[TASK DETAILS] A line belongs in the answer only if it contains the word "brązowy"; copy every such line from the listing below.

━━━━━━━━━━━━━━━━━━━━

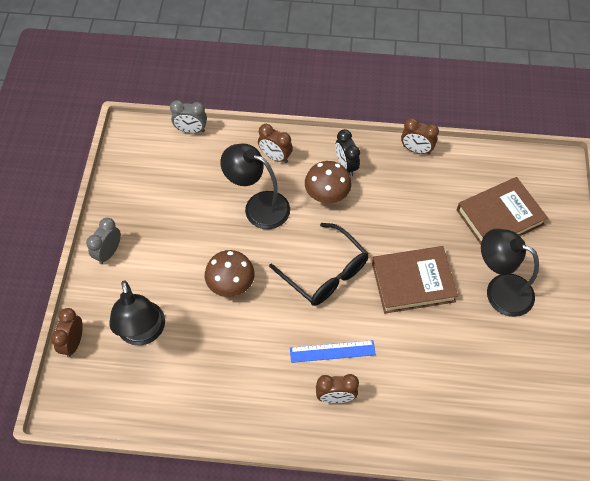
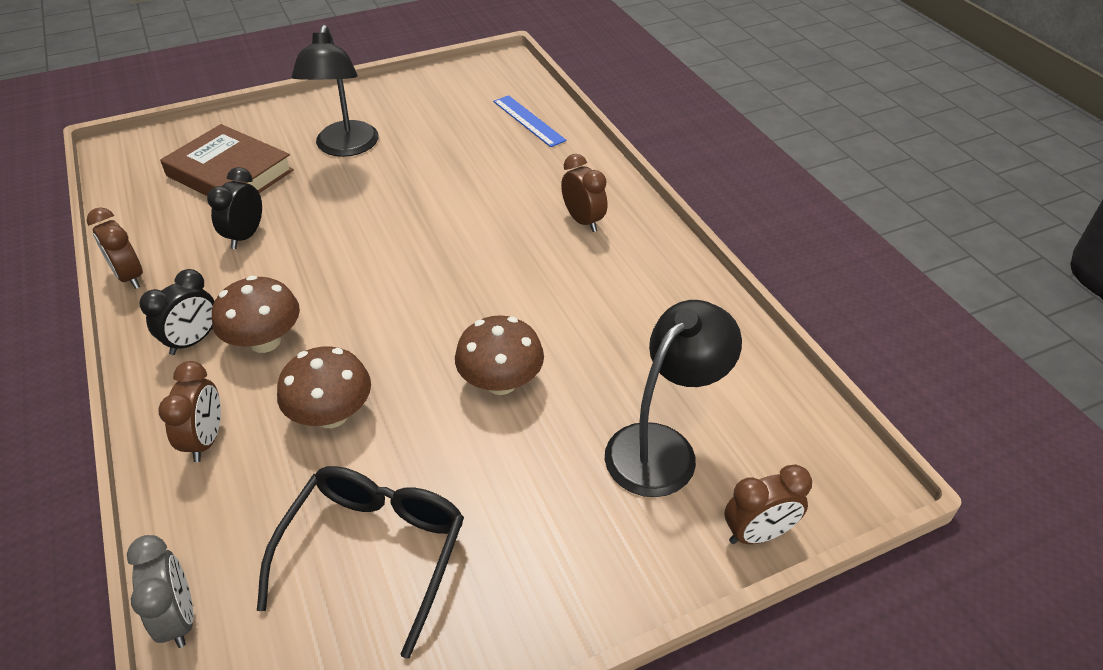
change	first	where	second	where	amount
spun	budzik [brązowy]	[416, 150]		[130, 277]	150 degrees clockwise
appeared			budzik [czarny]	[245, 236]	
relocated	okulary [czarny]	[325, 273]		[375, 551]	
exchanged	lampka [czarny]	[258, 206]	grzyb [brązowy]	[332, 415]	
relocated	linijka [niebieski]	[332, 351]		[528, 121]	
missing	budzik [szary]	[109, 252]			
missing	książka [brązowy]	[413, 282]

━━━━━━━━━━━━━━━━━━━━

[EXERCISE RESULT]
spun	budzik [brązowy]	[416, 150]		[130, 277]	150 degrees clockwise
exchanged	lampka [czarny]	[258, 206]	grzyb [brązowy]	[332, 415]	
missing	książka [brązowy]	[413, 282]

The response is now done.